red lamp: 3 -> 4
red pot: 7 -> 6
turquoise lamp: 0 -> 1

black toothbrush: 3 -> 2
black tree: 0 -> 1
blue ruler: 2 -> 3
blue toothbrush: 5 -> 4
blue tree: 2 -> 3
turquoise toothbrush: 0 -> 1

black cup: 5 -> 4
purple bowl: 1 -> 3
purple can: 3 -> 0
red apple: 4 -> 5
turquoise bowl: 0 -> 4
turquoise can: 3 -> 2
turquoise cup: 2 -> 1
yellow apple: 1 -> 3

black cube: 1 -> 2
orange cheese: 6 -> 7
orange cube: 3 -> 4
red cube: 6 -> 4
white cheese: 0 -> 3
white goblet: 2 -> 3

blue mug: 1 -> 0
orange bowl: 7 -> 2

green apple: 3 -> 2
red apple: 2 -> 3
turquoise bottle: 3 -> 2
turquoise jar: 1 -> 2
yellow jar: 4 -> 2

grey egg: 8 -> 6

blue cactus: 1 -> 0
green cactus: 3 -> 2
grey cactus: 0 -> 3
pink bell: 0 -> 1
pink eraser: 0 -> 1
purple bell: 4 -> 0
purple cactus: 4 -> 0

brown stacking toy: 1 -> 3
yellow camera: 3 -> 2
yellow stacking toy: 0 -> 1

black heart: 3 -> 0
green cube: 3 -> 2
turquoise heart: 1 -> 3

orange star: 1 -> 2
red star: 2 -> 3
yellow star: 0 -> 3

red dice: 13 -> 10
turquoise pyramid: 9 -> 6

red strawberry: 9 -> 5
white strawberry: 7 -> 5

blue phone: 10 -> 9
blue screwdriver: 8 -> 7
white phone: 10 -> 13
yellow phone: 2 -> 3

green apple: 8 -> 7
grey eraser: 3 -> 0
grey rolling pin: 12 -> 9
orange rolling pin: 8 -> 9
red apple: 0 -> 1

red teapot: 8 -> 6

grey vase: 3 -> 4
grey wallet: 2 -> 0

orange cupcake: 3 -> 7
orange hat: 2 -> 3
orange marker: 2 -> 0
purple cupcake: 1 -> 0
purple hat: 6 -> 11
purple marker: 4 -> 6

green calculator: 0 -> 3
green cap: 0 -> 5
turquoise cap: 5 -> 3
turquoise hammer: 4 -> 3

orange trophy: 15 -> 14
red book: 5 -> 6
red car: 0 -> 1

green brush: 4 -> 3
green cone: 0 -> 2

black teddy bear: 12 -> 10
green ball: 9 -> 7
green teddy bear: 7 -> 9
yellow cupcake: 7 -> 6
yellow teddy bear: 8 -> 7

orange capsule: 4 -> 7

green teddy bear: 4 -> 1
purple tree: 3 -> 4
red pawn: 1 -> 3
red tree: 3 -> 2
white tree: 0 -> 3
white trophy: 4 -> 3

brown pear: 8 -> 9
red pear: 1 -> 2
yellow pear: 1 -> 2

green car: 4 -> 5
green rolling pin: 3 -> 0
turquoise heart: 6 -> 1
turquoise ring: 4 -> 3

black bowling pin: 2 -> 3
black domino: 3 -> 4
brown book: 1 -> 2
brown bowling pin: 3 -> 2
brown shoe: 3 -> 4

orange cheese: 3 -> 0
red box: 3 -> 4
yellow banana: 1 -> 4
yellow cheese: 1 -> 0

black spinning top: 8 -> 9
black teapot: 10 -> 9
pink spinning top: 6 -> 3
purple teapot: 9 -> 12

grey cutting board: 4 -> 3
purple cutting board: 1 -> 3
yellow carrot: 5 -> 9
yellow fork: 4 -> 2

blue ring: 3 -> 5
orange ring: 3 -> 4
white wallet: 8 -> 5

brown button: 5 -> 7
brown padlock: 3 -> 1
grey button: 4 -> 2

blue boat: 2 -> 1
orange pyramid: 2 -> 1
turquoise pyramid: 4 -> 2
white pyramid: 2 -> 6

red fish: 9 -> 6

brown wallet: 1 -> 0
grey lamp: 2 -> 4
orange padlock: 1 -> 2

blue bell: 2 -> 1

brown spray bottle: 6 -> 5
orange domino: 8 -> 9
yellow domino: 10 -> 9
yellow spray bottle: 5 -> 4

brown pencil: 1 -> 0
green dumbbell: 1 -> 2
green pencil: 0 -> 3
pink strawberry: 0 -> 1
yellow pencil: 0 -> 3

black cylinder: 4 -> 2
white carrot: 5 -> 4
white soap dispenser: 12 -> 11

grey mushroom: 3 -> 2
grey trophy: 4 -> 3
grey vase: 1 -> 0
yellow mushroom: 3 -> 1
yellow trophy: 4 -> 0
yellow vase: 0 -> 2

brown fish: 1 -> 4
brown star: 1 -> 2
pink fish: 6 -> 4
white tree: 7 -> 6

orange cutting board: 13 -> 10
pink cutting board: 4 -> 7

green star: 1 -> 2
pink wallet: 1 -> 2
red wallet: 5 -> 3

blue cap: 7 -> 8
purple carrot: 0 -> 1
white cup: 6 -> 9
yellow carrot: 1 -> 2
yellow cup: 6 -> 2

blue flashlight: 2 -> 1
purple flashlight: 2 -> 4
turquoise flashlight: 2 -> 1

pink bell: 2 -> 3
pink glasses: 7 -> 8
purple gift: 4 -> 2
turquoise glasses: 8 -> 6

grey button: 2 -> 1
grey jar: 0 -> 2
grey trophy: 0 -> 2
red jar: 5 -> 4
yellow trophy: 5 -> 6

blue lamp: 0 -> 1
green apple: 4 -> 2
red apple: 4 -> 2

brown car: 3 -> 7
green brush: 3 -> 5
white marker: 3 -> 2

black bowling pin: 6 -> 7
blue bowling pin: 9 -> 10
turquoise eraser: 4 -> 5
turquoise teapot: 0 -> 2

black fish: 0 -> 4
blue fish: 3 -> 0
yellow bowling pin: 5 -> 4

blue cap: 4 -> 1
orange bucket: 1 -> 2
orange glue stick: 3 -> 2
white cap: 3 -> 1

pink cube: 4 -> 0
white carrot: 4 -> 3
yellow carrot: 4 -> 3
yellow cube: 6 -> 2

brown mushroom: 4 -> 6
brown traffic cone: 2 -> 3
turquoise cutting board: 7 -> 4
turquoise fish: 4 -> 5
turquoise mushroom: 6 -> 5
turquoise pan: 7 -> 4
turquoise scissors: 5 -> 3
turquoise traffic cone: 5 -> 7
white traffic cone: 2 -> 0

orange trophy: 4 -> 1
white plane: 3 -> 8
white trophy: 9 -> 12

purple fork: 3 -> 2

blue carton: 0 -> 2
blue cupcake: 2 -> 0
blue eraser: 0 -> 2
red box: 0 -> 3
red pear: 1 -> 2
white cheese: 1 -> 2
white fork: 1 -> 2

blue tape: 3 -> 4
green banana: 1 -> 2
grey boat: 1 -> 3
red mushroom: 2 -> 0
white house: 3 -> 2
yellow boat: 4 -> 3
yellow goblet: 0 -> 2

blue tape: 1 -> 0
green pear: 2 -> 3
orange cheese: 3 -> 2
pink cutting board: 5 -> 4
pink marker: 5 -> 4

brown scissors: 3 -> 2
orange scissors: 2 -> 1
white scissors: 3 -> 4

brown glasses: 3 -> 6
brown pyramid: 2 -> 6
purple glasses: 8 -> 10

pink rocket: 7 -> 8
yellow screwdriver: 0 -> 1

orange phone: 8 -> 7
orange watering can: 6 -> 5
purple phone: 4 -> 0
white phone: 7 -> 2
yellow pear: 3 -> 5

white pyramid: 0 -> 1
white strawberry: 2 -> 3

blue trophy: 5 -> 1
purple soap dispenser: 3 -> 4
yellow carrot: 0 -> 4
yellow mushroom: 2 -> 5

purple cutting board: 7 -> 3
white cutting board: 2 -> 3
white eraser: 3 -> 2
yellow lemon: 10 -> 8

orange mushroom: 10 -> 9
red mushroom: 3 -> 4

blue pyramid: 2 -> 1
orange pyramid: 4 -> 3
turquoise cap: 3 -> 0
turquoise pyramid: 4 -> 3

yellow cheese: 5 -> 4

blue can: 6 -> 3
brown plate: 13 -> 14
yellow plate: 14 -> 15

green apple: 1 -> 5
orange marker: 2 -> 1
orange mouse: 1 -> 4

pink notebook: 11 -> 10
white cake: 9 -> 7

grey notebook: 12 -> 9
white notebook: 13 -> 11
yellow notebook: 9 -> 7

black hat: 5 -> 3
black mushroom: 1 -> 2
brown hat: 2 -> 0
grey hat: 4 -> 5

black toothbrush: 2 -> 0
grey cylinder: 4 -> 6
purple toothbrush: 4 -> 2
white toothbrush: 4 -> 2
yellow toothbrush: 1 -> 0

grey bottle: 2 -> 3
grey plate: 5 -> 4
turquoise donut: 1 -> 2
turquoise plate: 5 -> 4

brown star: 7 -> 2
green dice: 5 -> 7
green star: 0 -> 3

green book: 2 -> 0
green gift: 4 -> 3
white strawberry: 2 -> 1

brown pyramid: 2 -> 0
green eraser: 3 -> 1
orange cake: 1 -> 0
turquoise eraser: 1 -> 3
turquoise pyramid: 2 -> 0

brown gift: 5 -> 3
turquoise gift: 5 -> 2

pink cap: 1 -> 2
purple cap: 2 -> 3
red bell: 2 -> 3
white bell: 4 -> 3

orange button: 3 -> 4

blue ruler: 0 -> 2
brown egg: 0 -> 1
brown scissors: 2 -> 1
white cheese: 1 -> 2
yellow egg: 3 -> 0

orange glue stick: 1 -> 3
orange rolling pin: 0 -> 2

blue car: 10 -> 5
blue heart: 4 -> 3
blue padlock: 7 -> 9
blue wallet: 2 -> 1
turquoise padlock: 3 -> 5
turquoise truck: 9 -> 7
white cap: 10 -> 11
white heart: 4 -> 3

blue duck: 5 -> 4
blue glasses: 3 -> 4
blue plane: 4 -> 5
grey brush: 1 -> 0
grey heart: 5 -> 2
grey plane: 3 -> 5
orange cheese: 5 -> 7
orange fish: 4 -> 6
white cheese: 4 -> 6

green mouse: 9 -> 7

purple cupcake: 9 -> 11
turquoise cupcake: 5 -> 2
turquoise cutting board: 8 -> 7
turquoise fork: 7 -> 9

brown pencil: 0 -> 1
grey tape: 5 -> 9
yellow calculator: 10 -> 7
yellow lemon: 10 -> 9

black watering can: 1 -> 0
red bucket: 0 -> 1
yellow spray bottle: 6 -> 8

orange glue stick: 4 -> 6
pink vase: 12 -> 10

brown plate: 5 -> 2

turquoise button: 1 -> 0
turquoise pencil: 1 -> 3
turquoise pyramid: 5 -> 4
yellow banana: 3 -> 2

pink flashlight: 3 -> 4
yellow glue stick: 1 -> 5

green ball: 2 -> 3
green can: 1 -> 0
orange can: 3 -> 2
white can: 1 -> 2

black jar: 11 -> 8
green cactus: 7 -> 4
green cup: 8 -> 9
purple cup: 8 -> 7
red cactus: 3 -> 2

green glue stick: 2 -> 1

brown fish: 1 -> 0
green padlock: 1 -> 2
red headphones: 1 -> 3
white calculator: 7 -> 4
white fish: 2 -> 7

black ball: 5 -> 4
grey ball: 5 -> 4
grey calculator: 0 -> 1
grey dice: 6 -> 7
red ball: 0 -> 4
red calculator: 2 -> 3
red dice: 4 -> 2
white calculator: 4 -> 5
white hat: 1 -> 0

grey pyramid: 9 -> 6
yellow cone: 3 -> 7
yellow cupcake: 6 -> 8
******
### Activity:
Precisely the lines between those holding "blue wallet: 2 -> 1" and "pink flashlight: 3 -> 4", inclusive, are to be reproduced from the listing above, with nothing added.

### Result:
blue wallet: 2 -> 1
turquoise padlock: 3 -> 5
turquoise truck: 9 -> 7
white cap: 10 -> 11
white heart: 4 -> 3

blue duck: 5 -> 4
blue glasses: 3 -> 4
blue plane: 4 -> 5
grey brush: 1 -> 0
grey heart: 5 -> 2
grey plane: 3 -> 5
orange cheese: 5 -> 7
orange fish: 4 -> 6
white cheese: 4 -> 6

green mouse: 9 -> 7

purple cupcake: 9 -> 11
turquoise cupcake: 5 -> 2
turquoise cutting board: 8 -> 7
turquoise fork: 7 -> 9

brown pencil: 0 -> 1
grey tape: 5 -> 9
yellow calculator: 10 -> 7
yellow lemon: 10 -> 9

black watering can: 1 -> 0
red bucket: 0 -> 1
yellow spray bottle: 6 -> 8

orange glue stick: 4 -> 6
pink vase: 12 -> 10

brown plate: 5 -> 2

turquoise button: 1 -> 0
turquoise pencil: 1 -> 3
turquoise pyramid: 5 -> 4
yellow banana: 3 -> 2

pink flashlight: 3 -> 4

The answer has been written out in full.